* [Problem requirements]:
Every line that contains "CAKE" must be located and copied from the data.

*** Study material ***

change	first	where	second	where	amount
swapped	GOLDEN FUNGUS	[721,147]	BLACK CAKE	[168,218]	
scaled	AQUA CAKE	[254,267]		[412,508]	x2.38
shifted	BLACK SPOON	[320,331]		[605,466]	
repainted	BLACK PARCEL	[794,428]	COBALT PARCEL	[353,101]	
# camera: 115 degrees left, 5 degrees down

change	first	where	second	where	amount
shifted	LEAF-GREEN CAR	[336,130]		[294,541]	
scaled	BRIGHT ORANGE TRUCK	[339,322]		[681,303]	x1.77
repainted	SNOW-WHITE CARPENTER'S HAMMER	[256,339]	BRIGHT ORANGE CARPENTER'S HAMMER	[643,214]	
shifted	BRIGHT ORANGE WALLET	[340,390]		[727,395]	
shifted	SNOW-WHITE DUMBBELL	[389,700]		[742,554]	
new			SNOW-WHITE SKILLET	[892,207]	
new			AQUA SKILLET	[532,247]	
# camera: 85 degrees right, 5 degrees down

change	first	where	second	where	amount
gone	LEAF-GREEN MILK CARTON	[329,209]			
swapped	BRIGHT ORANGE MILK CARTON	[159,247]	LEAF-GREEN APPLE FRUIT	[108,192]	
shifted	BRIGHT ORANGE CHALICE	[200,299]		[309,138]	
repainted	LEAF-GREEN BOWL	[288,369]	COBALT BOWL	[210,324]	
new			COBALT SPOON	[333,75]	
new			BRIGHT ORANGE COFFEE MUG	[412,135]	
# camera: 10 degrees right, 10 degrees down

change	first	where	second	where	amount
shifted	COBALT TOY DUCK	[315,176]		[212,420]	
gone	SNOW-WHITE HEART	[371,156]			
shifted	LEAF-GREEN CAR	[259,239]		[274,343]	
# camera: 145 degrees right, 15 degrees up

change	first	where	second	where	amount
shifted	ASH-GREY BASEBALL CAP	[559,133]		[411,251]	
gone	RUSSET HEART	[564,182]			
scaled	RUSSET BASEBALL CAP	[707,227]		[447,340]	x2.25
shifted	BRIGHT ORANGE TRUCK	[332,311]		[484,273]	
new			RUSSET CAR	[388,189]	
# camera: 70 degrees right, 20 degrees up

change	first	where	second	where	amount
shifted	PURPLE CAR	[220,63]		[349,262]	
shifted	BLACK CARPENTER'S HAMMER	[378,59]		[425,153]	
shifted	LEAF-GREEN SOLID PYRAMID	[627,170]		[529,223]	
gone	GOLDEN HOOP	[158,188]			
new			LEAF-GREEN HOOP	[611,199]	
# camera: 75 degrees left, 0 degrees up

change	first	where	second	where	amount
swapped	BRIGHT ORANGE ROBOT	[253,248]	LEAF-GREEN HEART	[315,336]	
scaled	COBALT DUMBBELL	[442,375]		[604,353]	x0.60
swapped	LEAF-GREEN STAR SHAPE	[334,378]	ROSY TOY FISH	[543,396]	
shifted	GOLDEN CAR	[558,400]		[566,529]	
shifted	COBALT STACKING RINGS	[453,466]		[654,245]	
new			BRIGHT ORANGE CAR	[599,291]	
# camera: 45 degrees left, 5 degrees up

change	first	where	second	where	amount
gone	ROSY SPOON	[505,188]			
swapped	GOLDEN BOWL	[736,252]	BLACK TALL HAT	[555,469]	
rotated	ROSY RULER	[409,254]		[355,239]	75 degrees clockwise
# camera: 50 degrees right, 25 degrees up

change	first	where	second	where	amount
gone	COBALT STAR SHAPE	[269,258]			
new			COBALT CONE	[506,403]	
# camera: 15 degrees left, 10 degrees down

*** End of Study material ***

* [Response]:
swapped	GOLDEN FUNGUS	[721,147]	BLACK CAKE	[168,218]	
scaled	AQUA CAKE	[254,267]		[412,508]	x2.38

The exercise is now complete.